Image change detection data:
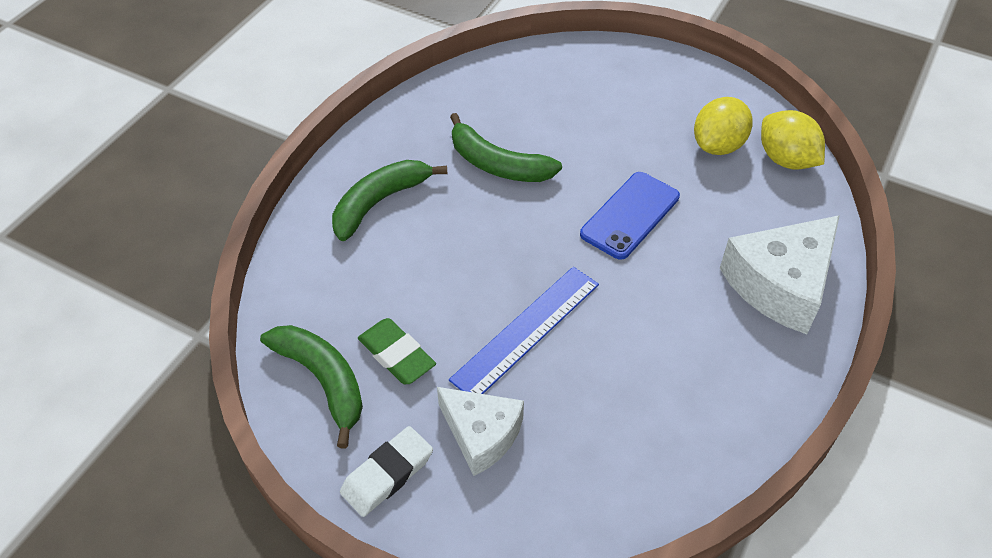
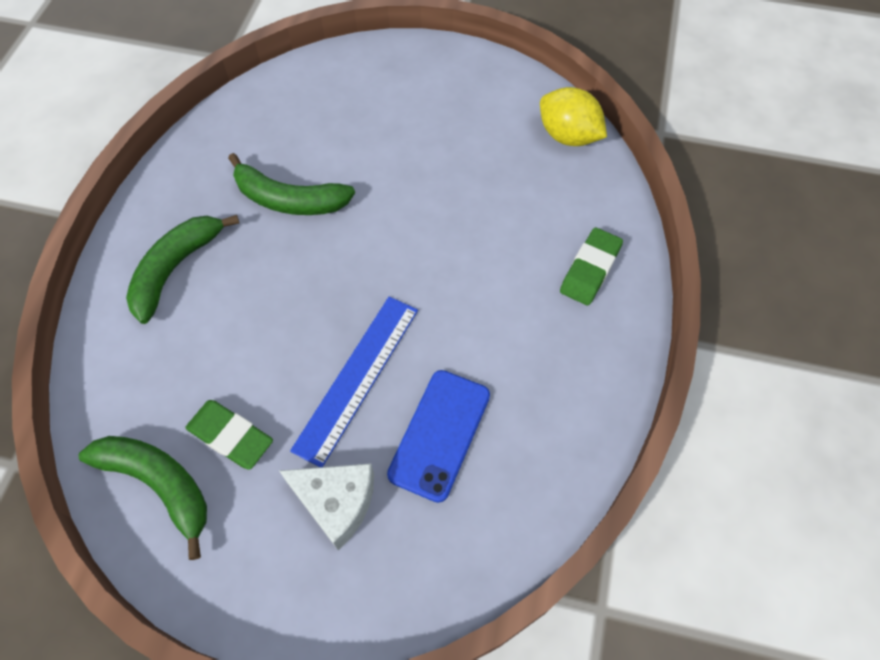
camera: 15 degrees left, 10 degrees up
(387, 474) = (249, 572): white eraser -> none
(630, 215) = (432, 228): blue phone -> blue phone (439, 434)
(718, 145) = (501, 134): yellow lemon -> none
(780, 284) = (590, 270): white cheese -> green eraser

Instruction:
Reproduce the records in full and leave the images behind.

Response below:
camera: 15 degrees left, 10 degrees up
(387, 474) = (249, 572): white eraser -> none
(630, 215) = (432, 228): blue phone -> blue phone (439, 434)
(718, 145) = (501, 134): yellow lemon -> none
(780, 284) = (590, 270): white cheese -> green eraser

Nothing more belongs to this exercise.